**INSTRUCTIONS TO FOLLOW:**
Repeat the records below exactly. Omit the pictures.

[SUPPLIED DATA — start]

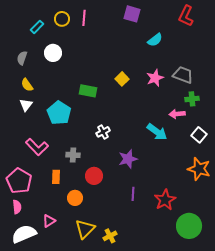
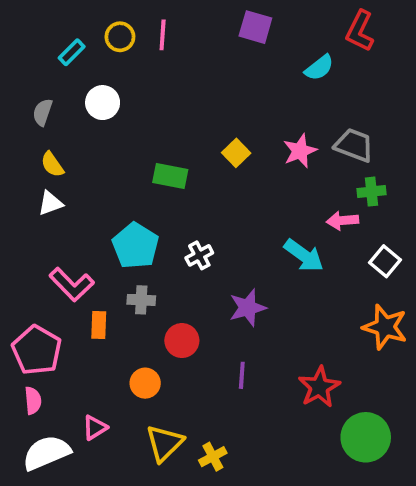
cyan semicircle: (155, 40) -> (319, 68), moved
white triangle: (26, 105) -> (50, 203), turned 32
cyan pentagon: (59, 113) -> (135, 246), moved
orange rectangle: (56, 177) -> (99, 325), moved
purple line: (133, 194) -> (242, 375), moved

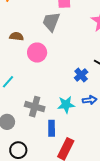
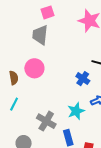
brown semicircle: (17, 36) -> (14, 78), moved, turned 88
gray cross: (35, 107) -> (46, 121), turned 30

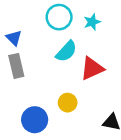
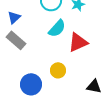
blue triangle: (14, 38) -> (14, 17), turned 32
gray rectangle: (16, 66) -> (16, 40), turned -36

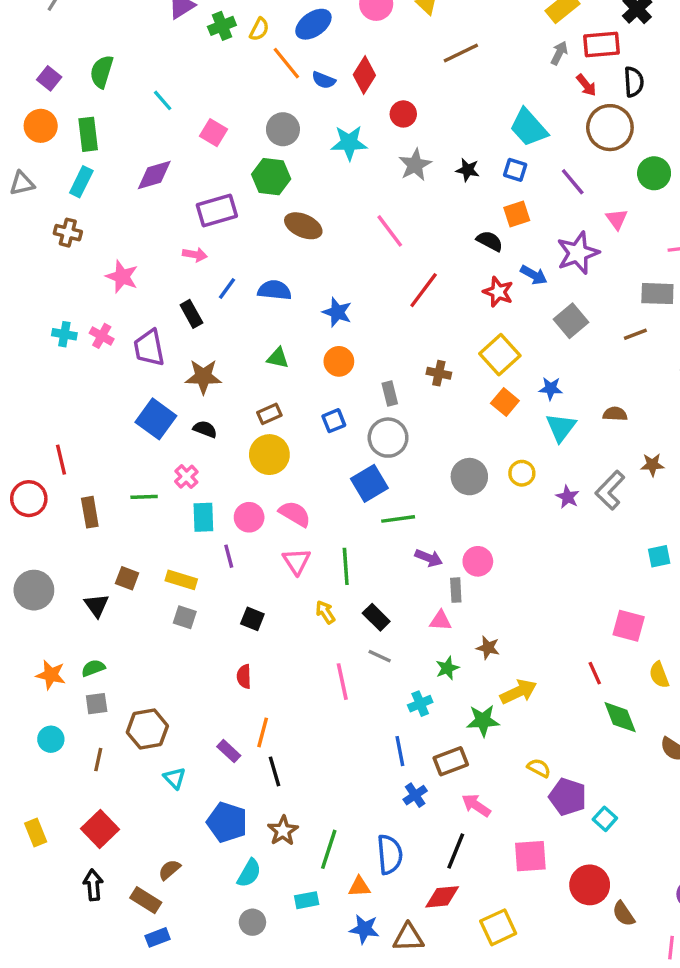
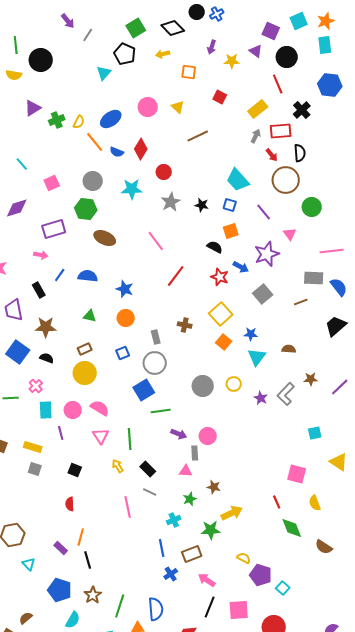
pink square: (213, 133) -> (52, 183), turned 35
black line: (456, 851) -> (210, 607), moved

[SUPPLIED DATA — finish]

**TASK RESPONSE:**
cyan semicircle: (155, 40) -> (319, 68), moved
white triangle: (26, 105) -> (50, 203), turned 32
cyan pentagon: (59, 113) -> (135, 246), moved
orange rectangle: (56, 177) -> (99, 325), moved
purple line: (133, 194) -> (242, 375), moved

brown semicircle: (17, 36) -> (14, 78), moved, turned 88
gray cross: (35, 107) -> (46, 121), turned 30

blue triangle: (14, 38) -> (14, 17), turned 32
gray rectangle: (16, 66) -> (16, 40), turned -36

pink square: (213, 133) -> (52, 183), turned 35
black line: (456, 851) -> (210, 607), moved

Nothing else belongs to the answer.